START
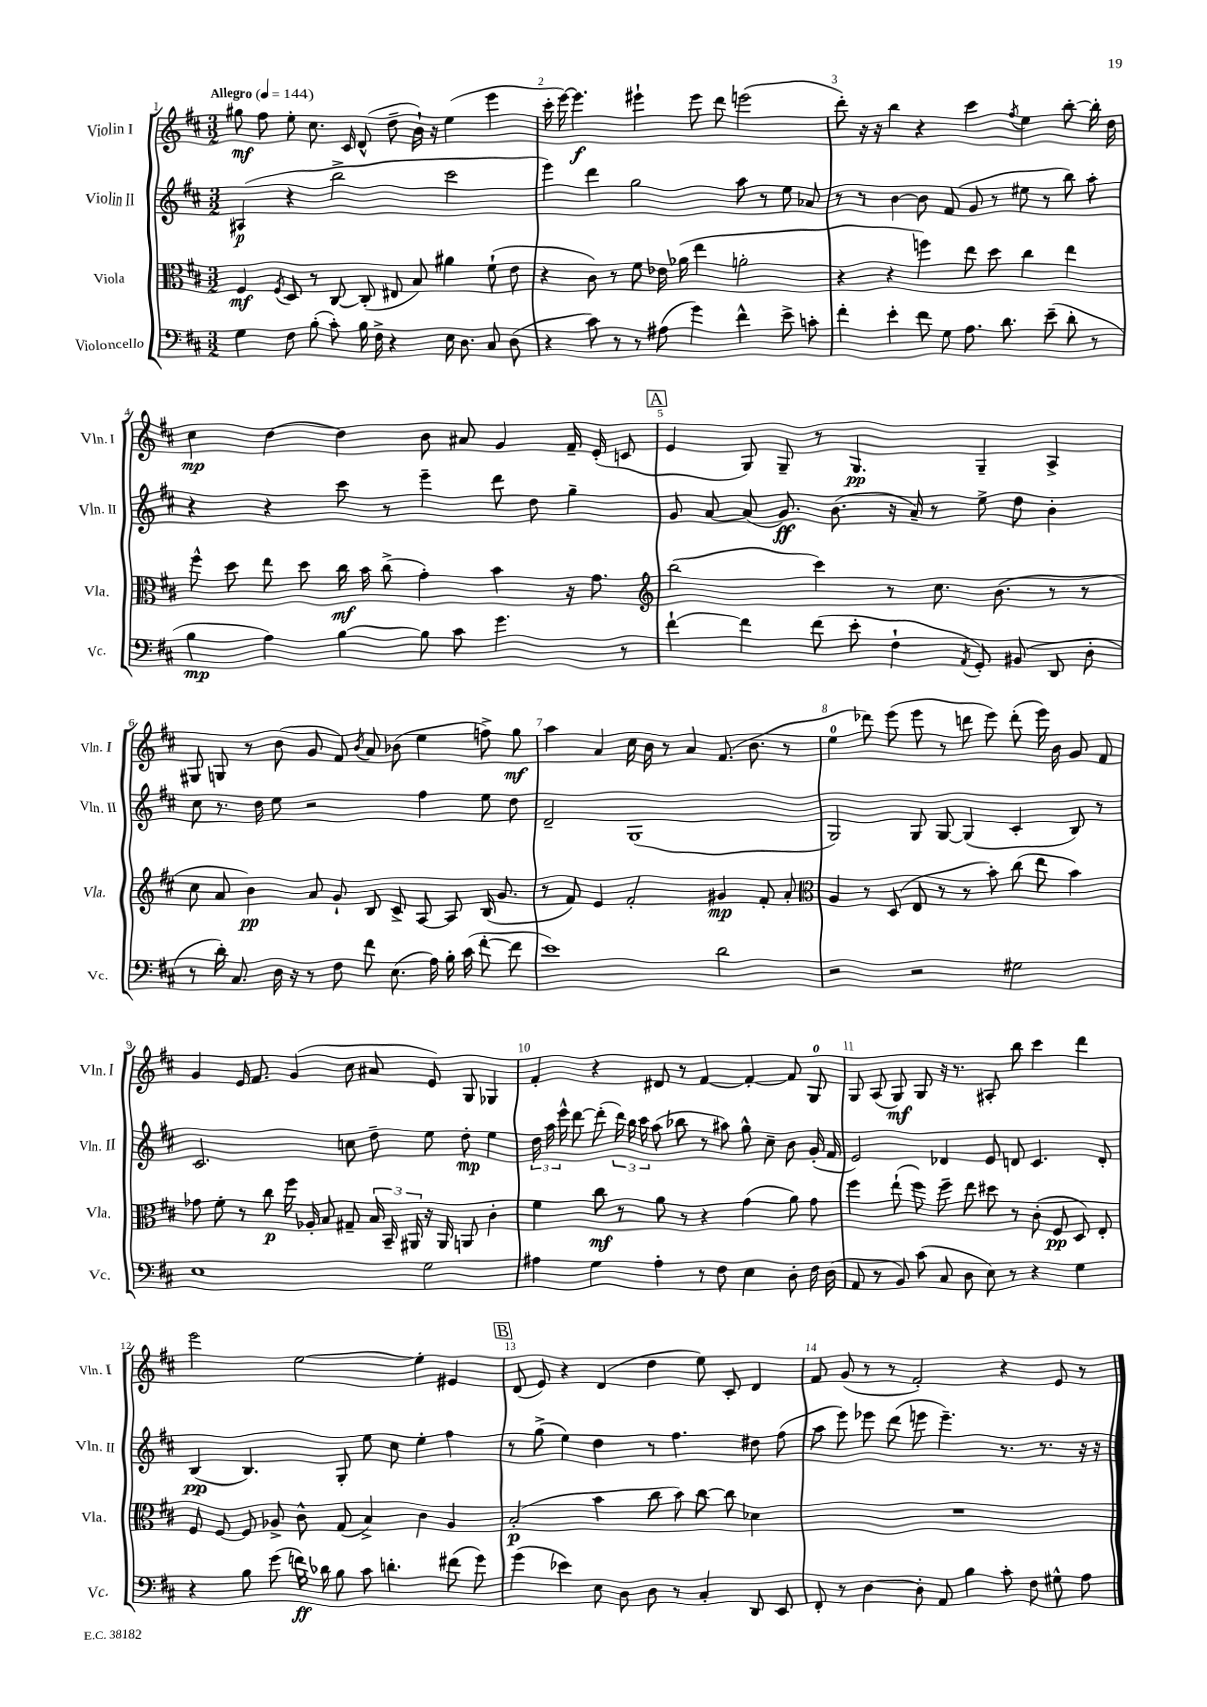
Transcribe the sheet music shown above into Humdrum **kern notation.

**kern	**dynam	**kern	**dynam	**kern	**dynam	**kern	**dynam
*part4	*part4	*part3	*part3	*part2	*part2	*part1	*part1
*staff4	*staff4	*staff3	*staff3	*staff2	*staff2	*staff1	*staff1
*I"Violoncello	*	*I"Viola	*	*I"Violin II	*	*I"Violin I	*
*I'Vc.	*	*I'Vla.	*	*I'Vln. II	*	*I'Vln. I	*
*clefF4	*	*clefC3	*	*clefG2	*	*clefG2	*
*k[f#c#]	*	*k[f#c#]	*	*k[f#c#]	*	*k[f#c#]	*
*M3/2	*	*M3/2	*	*M3/2	*	*M3/2	*
*MM144	*	*MM144	*	*MM144	*	*MM144	*
=1	=1	=1	=1	=1	=1	=1	=1
!	!	!	!	!	!	!LO:TX:a:B:t=Allegro	!
4G\	.	4F#/	mf	(4A#X/	p	8gg#X\	mf
.	.	.	.	.	.	8ff#\	.
.	.	8qF#/	.	.	.	.	.
8F#\	.	8D/	.	4r	.	8ee'\	.
(8B'\	.	8r	.	.	.	8.cc#\	.
8c#'\)	.	[8C#/	.	2bb^\	.	.	.
.	.	.	.	.	.	16c#/	.
16B\	.	(8C#'/]	.	.	.	(8d^^/	.
16F#^\	.	.	.	.	.	.	.
4r	.	8E#X/	.	.	.	8dd~\	.
.	.	8B/)	.	.	.	16b`\)	.
.	.	.	.	.	.	16r	.
16E\	.	4a#X\	.	2ccc#\	.	(4ee\	.
8.D\	.	.	.	.	.	.	.
8C#/	.	(8f#`\	.	.	.	4eee\	.
(8D\	.	8e\	.	.	.	.	.
=2	=2	=2	=2	=2	=2	=2	=2
4r	.	4r	.	4eee\)	.	16ccc#'\	.
.	.	.	.	.	.	[16eee\)	.
.	.	.	.	.	.	4.eee\]	f
8c#\)	.	8c#\)	.	4ddd\	.	.	.
8r	.	8r	.	.	.	.	.
8r	.	8f#\	.	2gg\	.	4eee#X`\	.
(8A#X\	.	16e-X\	.	.	.	.	.
.	.	(16a-X\	.	.	.	.	.
4g\)	.	4ee\	.	.	.	8eee#\	.
.	.	.	.	.	.	8ddd\	.
4f#^^\	.	2an'\	.	8aa\	.	(2eeen\	.
.	.	.	.	8r	.	.	.
8e^\	.	.	.	8ee\	.	.	.
8cn'\	.	.	.	8a-X/	.	.	.
=3	=3	=3	=3	=3	=3	=3	=3
4f#'\	.	4r	.	8r	.	8ddd'\)	.
.	.	.	.	8r	.	16r	.
.	.	.	.	.	.	16r	.
4e'\	.	4r	.	[4b\	.	4bb\	.
8f#\	.	4ffn\)	.	8b\]	.	4r	.
8G\	.	.	.	(8f#/	.	.	.
8.A\	.	8ee\	.	8g/	.	4ccc#\	.
.	.	8dd\	.	8r	.	.	.
8.d\	.	.	.	.	.	.	.
.	.	.	.	.	.	8qff#/	.
.	.	4cc#\	.	8ee#X\	.	4ee\	.
(8e~\	.	.	.	8r	.	.	.
8d'\	.	4ee\	.	8bb\)	.	[8bb'\	.
8r	.	.	.	8aa'\	.	16bb'\]	.
.	.	.	.	.	.	16dd\	.
!!LO:LB:g=z
=4	=4	=4	=4	=4	=4	=4	=4
4B\	mp	8ff#^^\	.	4r	.	4cc#\	mp
.	.	8dd\	.	.	.	.	.
4A\)	.	8ee\	.	4r	.	[4dd\	.
.	.	8dd\	.	.	.	.	.
[4B\	.	16cc#\	mf	8ccc#\	.	4dd\]	.
.	.	16b\	.	.	.	.	.
.	.	(8cc#^\	.	8r	.	.	.
8B\]	.	4g'\)	.	4eee~\	.	8b\	.
8c#\	.	.	.	.	.	8a#X/	.
4.g\	.	4b\	.	8ddd\	.	4g/	.
.	.	.	.	8dd\	.	.	.
.	.	16r	.	4gg~\	.	16f#~/	.
.	.	8.g\	.	.	.	(16e'/	.
8r	.	.	.	.	.	8cn/	.
!!LO:REH:place=s1:t=A
=5	=5	=5	=5	=5	=5	=5	=5
*	*	*clefG2	*	*	*	*	*
[4f#`\	.	(2bb\	.	8g/	.	4e/	.
.	.	.	.	[8a/	.	.	.
4f#\]	.	.	.	(8a/]	.	8G/)	.
.	.	.	.	8.g/)	ff	8G~/	.
(8f#\	.	4ccc#\)	.	.	.	8r	.
.	.	.	.	(8.b\	.	.	.
8e'\	.	.	.	.	.	4.G/	pp
4F#`\	.	8r	.	16r	.	.	.
.	.	.	.	16a~/)	.	.	.
.	.	8.cc#\	.	8r	.	.	.
8qAA/	.	.	.	.	.	.	.
8GG'/)	.	.	.	8ee^\	.	4G~/	.
.	.	(8.b\	.	.	.	.	.
(8BB#X/	.	.	.	8dd\	.	.	.
8DD/	.	8r	.	4b'\	.	4A^/	.
8D'\	.	8r	.	.	.	.	.
!!LO:LB:g=z
=6	=6	=6	=6	=6	=6	=6	=6
8r	.	8cc#\	.	8cc#\	.	8G#X/	.
16d'\)	.	8a/	.	8.r	.	8Gn/	.
8.C#/	.	.	.	.	.	.	.
.	.	4b\)	pp	.	.	8r	.
.	.	.	.	16dd\	.	.	.
16D\	.	.	.	8ee\	.	(8b\	.
16r	.	.	.	.	.	.	.
8r	.	8a/	.	2r	.	8g/	.
8F#\	.	8g`/	.	.	.	8f#/)	.
.	.	.	.	.	.	8qb/	.
8f#\	.	8B/	.	.	.	8a/	.
(8.E\	.	8c#^/	.	.	.	(8b-X\	.
.	.	[8A/	.	4ff#\	.	4ee\	.
16A\)	.	.	.	.	.	.	.
16B'\	.	8A/]	.	.	.	.	.
(16c#\	.	.	.	.	.	.	.
[8f#'\	.	(16B/	.	8ee\	.	8ffn^\)	.
.	.	8.g/	.	.	.	.	.
8f#\]	.	.	.	8dd\	.	8gg\	mf
=7	=7	=7	=7	=7	=7	=7	=7
1e)	.	8r	.	2d~/	.	4aa\	.
.	.	8f#/)	.	.	.	.	.
.	.	4e/	.	.	.	4a/	.
.	.	2f#'/	.	(1G	.	16cc#\	.
.	.	.	.	.	.	16b\	.
.	.	.	.	.	.	8r	.
.	.	.	.	.	.	4a/	.
2d\	.	4g#X/	mp	.	.	(8.f#/	.
.	.	.	.	.	.	8.b\	.
.	.	8f#'/	.	.	.	.	.
.	.	8a'/	.	.	.	8r	.
=8	=8	=8	=8	=8	=8	=8	=8
*	*	*clefC3	*	*	*	*	*
2r	.	4A/	.	2G/)	.	4ee\	.
.	.	8r	.	.	.	8ddd-X\)	.
.	.	(8D/	.	.	.	(8eee\	.
2r	.	8E/	.	8G/	.	8eee\	.
.	.	8r	.	[8G/	.	8r	.
.	.	8r	.	(4G/]	.	8dddn\	.
.	.	8b'\)	.	.	.	8eee\)	.
2G#X\	.	(8cc#\	.	4c#'/	.	(8ddd'\	.
.	.	8ee\	.	.	.	16eee\)	.
.	.	.	.	.	.	16b\	.
.	.	4b\)	.	8B/)	.	8g/	.
.	.	.	.	8r	.	8f#/	.
!!LO:LB:g=z
=9	=9	=9	=9	=9	=9	=9	=9
1E	.	8g-X\	.	2.c#/	.	4g/	.
.	.	8f#'\	.	.	.	.	.
.	.	8r	.	.	.	16e/	.
.	.	.	.	.	.	8.f#/	.
.	.	8cc#\	p	.	.	.	.
.	.	16ff#\	.	.	.	(4g/	.
.	.	16A-X'/	.	.	.	.	.
.	.	8B/	.	.	.	.	.
.	.	8G#X~/	.	8ccn\	.	8cc#\	.
.	.	24B/	.	8dd~\	.	8a#X/	.
.	.	24BB~/	.	.	.	.	.
.	.	24AA#X/	.	.	.	.	.
2G\	.	16r	.	8ee\	.	8e/)	.
.	.	16AA#/	.	.	.	.	.
.	.	8AAn/	.	8dd'\	mp	8G/	.
.	.	4c#'\	.	4ee\	.	4G-X/	.
=10	=10	=10	=10	=10	=10	=10	=10
4A#X\	.	4f#\	.	24dd\	.	4f#'/	.
.	.	.	.	24aa\	.	.	.
.	.	.	.	24eee^^\	.	.	.
.	.	.	.	[8ddd\	.	.	.
4G\	.	8cc#\	mf	(8ddd'\]	.	4r	.
.	.	8r	.	24ddd\)	.	.	.
.	.	.	.	24bb\	.	.	.
.	.	.	.	24ccc#\	.	.	.
4A#'\	.	8a\	.	(8aa\	.	8d#X/	.
.	.	8r	.	8bb-X\	.	8r	.
8r	.	4r	.	8r	.	[4f#/	.
8F#\	.	.	.	8aa#X\)	.	.	.
4E\	.	(4g\	.	8gg^^\	.	4f#'/_	.
.	.	.	.	8cc#~\	.	.	.
8D'\	.	8a\)	.	8b\	.	8f#/]	.
16F#\	.	8g\	.	(16g'/	.	8G/	.
(16D\	.	.	.	16f#/	.	.	.
=11	=11	=11	=11	=11	=11	=11	=11
8AA/	.	4ff#\	.	2e/)	.	8G/	.
8r	.	.	.	.	.	(8A/	.
8BB/)	.	(8ee`\	.	.	.	8G/)	mf
(8c#\	.	8ff#\)	.	.	.	8G/	.
8C#/	.	8ff#~\	.	4d-X/	.	16r	.
.	.	.	.	.	.	8.r	.
8D\	.	8ee\	.	.	.	.	.
8E\)	.	8dd#X\	.	8e/	.	8A#X'/	.
8r	.	8r	.	8dn/	.	8bb\	.
4r	.	(8c#'\	.	4.c#/	.	4ccc#\	.
.	.	8F#/	pp	.	.	.	.
4G\	.	8D/)	.	.	.	4ddd\	.
.	.	8E'/	.	8d'/	.	.	.
!!LO:LB:g=z
=12	=12	=12	=12	=12	=12	=12	=12
4r	.	8F#/	.	(4B/	pp	2eee\	.
.	.	[8F#/	.	.	.	.	.
8B\	.	8F#/]	.	4.B/)	.	.	.
(8g\	.	8A-X^/	.	.	.	.	.
16fn\)	ff	8c#^^\	.	.	.	[2ee\	.
16d-X\	.	.	.	.	.	.	.
8B\	.	(8G/	.	8G'/	.	.	.
8c#\	.	4B^/)	.	8ee\	.	.	.
4.dn'\	.	.	.	8cc#\	.	.	.
.	.	4c#\	.	4ee'\	.	4ee'\]	.
(8f#X\	.	4A-/	.	4ff#\	.	4e#X/	.
8g\)	.	.	.	.	.	.	.
!!LO:REH:place=s1:t=B
=13	=13	=13	=13	=13	=13	=13	=13
(4g\	.	(2B'/	p	8r	.	(8d/	.
.	.	.	.	(8gg^\	.	8e/)	.
4e-X\)	.	.	.	4ee\)	.	4r	.
8E\	.	4b\	.	4dd\	.	(4d/	.
8D\	.	.	.	.	.	.	.
8D\	.	8cc#\	.	8r	.	4dd\	.
8r	.	8b\)	.	4.ff#\	.	.	.
4C#'/	.	[8cc#\	.	.	.	8ee\)	.
.	.	8cc#\]	.	.	.	8c#'/	.
8DD/	.	4d-X\	.	8dd#X\	.	4d/	.
8EE/	.	.	.	(8ff#\	.	.	.
=14	=14	=14	=14	=14	=14	=14	=14
8FF#'/	.	1.r	.	8aa\	.	8f#/	.
8r	.	.	.	8eee\)	.	(8g/	.
[4D\	.	.	.	8eee-X\	.	8r	.
.	.	.	.	(8ddd\	.	8r	.
8D'\]	.	.	.	8eeen\	.	2f#'/)	.
8AA/	.	.	.	4.eee~\)	.	.	.
4B\	.	.	.	.	.	.	.
8c#'\	.	.	.	8.r	.	4r	.
8F#\	.	.	.	.	.	.	.
.	.	.	.	8.r	.	.	.
8G#X^^\	.	.	.	.	.	8e/	.
8A\	.	.	.	16r	.	8r	.
.	.	.	.	16r	.	.	.
==	==	==	==	==	==	==	==
*-	*-	*-	*-	*-	*-	*-	*-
END
**Required task:** Report each line in the rows above that contains the string "kern".

**Solution below:**
Transcribe the sheet music shown above into Humdrum **kern notation.
**kern	**dynam	**kern	**dynam	**kern	**dynam	**kern	**dynam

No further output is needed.